> **TASK TO CARRY OUT**: Your answer is the line containing "pink_mushroom <623, 251>" plus every line after it through the end of the records, printed exactly and free of pictures.

---

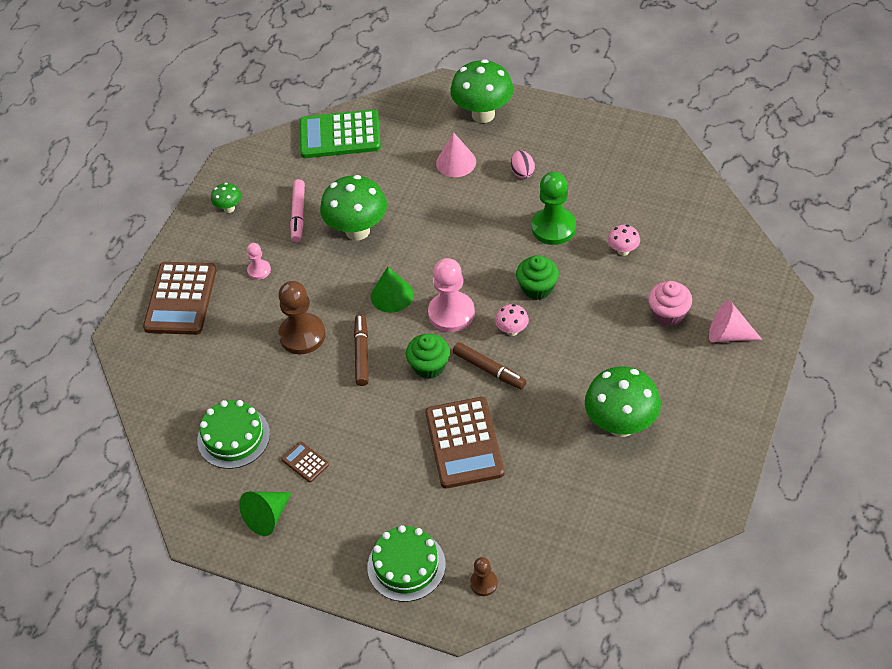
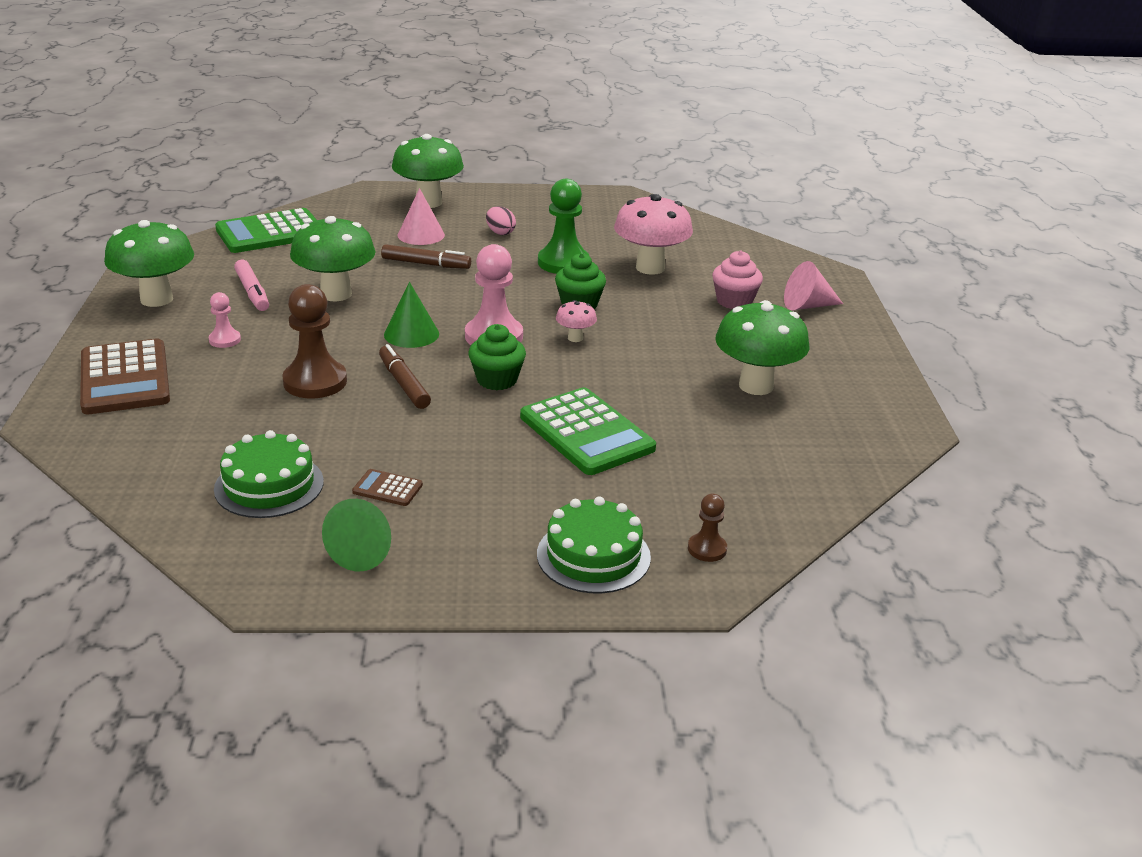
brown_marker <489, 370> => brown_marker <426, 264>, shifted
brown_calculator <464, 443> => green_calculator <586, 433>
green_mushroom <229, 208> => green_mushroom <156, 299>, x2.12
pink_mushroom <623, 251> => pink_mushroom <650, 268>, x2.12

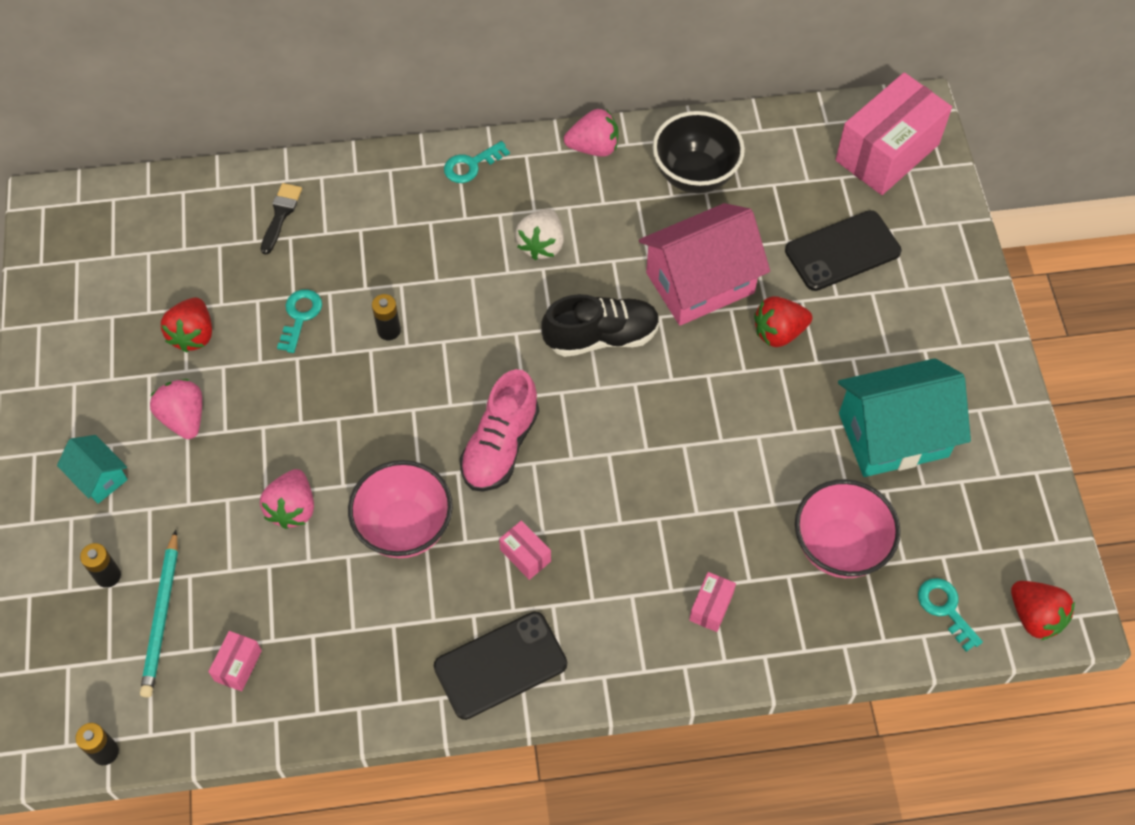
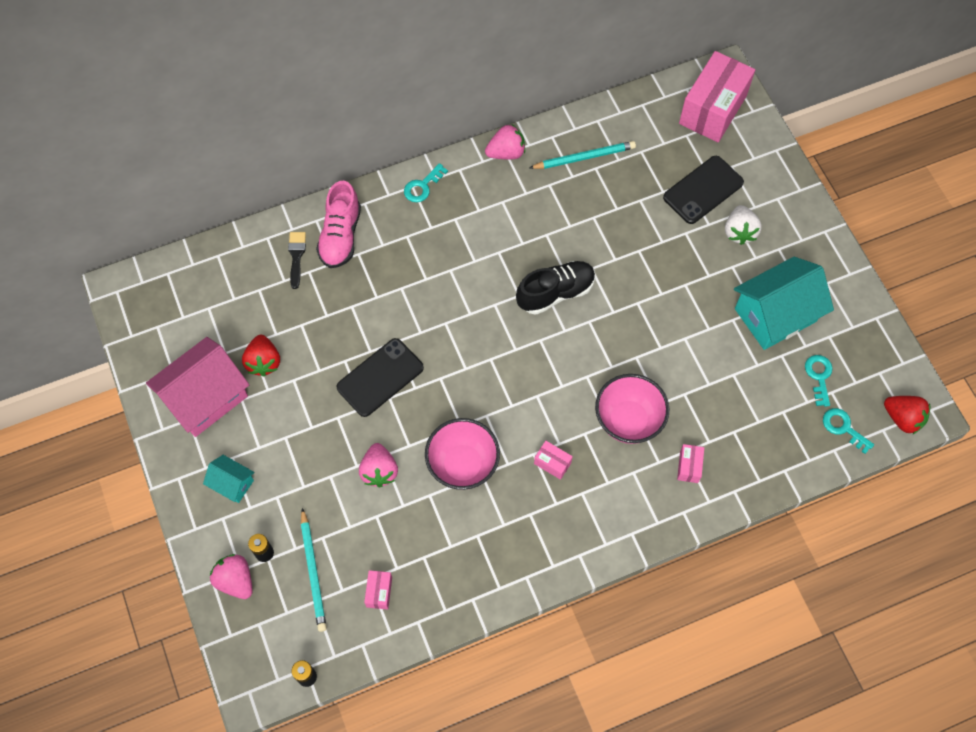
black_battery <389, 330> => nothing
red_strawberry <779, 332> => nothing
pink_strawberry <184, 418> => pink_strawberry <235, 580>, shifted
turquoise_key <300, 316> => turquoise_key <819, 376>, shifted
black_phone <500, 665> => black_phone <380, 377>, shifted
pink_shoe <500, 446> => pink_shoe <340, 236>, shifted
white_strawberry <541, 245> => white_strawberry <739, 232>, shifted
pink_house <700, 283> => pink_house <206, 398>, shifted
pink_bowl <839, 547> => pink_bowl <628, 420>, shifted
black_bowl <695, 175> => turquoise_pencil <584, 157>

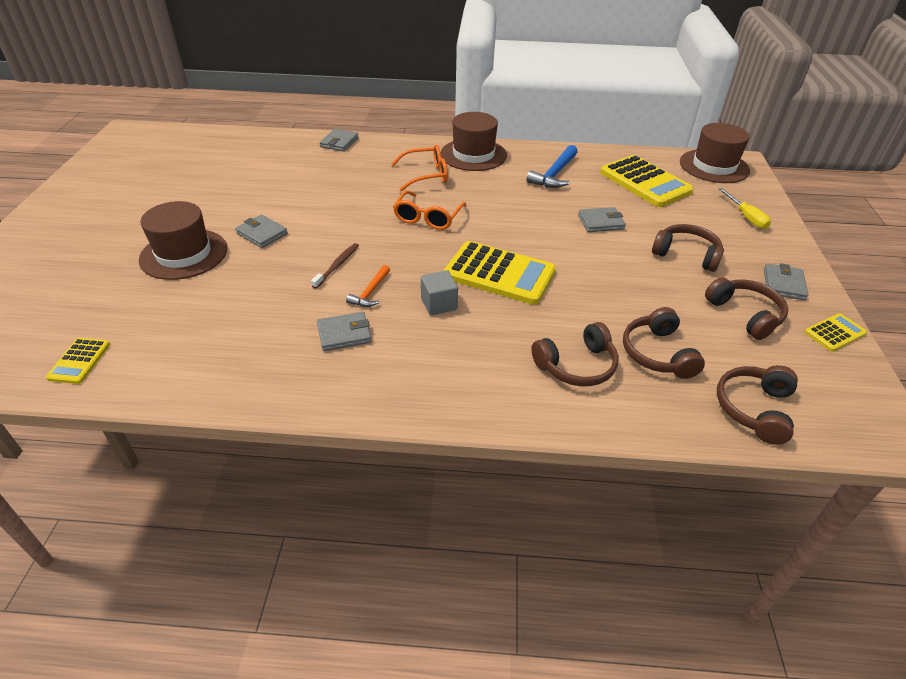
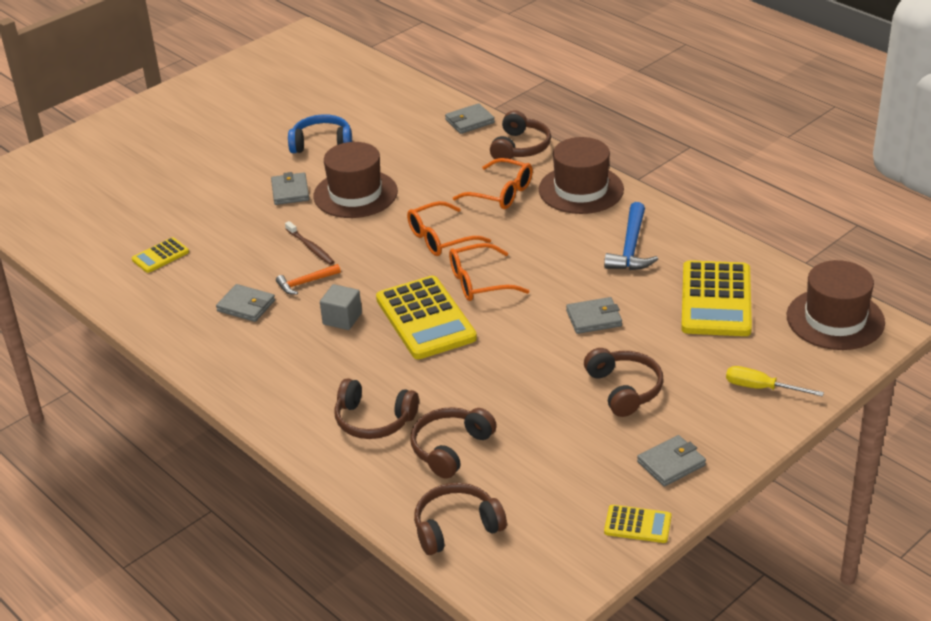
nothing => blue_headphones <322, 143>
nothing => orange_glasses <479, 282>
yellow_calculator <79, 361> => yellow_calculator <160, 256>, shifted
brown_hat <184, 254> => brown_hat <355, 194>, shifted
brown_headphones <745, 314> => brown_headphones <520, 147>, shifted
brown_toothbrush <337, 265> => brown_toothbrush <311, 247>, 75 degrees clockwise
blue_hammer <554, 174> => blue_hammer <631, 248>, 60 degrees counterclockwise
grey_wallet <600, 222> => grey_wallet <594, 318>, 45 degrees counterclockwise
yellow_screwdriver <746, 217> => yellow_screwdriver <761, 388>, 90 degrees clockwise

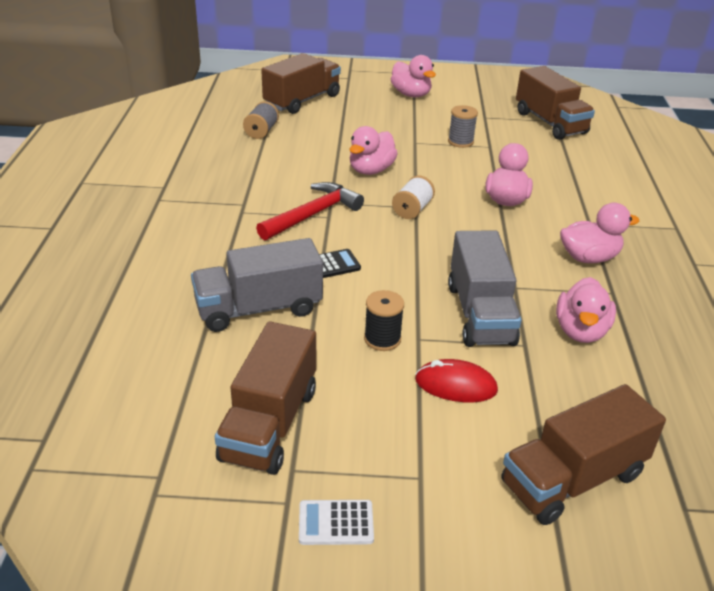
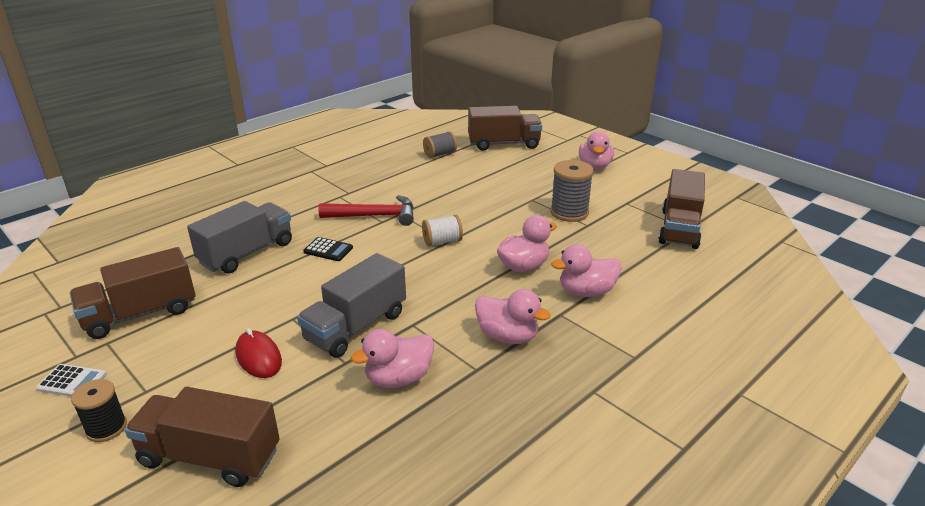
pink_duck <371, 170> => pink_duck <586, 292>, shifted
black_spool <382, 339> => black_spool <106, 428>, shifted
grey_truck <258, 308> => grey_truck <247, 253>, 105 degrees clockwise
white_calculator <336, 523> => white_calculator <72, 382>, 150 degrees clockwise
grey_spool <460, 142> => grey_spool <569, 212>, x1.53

---

> **ANSWER SPACE**:
pink_mushroom <623, 251> => pink_mushroom <650, 268>, x2.12

black_battery <389, 330> => nothing
red_strawberry <779, 332> => nothing
pink_strawberry <184, 418> => pink_strawberry <235, 580>, shifted
turquoise_key <300, 316> => turquoise_key <819, 376>, shifted
black_phone <500, 665> => black_phone <380, 377>, shifted
pink_shoe <500, 446> => pink_shoe <340, 236>, shifted
white_strawberry <541, 245> => white_strawberry <739, 232>, shifted
pink_house <700, 283> => pink_house <206, 398>, shifted
pink_bowl <839, 547> => pink_bowl <628, 420>, shifted
black_bowl <695, 175> => turquoise_pencil <584, 157>

nothing => blue_headphones <322, 143>
nothing => orange_glasses <479, 282>
yellow_calculator <79, 361> => yellow_calculator <160, 256>, shifted
brown_hat <184, 254> => brown_hat <355, 194>, shifted
brown_headphones <745, 314> => brown_headphones <520, 147>, shifted
brown_toothbrush <337, 265> => brown_toothbrush <311, 247>, 75 degrees clockwise
blue_hammer <554, 174> => blue_hammer <631, 248>, 60 degrees counterclockwise
grey_wallet <600, 222> => grey_wallet <594, 318>, 45 degrees counterclockwise
yellow_screwdriver <746, 217> => yellow_screwdriver <761, 388>, 90 degrees clockwise

pink_duck <371, 170> => pink_duck <586, 292>, shifted
black_spool <382, 339> => black_spool <106, 428>, shifted
grey_truck <258, 308> => grey_truck <247, 253>, 105 degrees clockwise
white_calculator <336, 523> => white_calculator <72, 382>, 150 degrees clockwise
grey_spool <460, 142> => grey_spool <569, 212>, x1.53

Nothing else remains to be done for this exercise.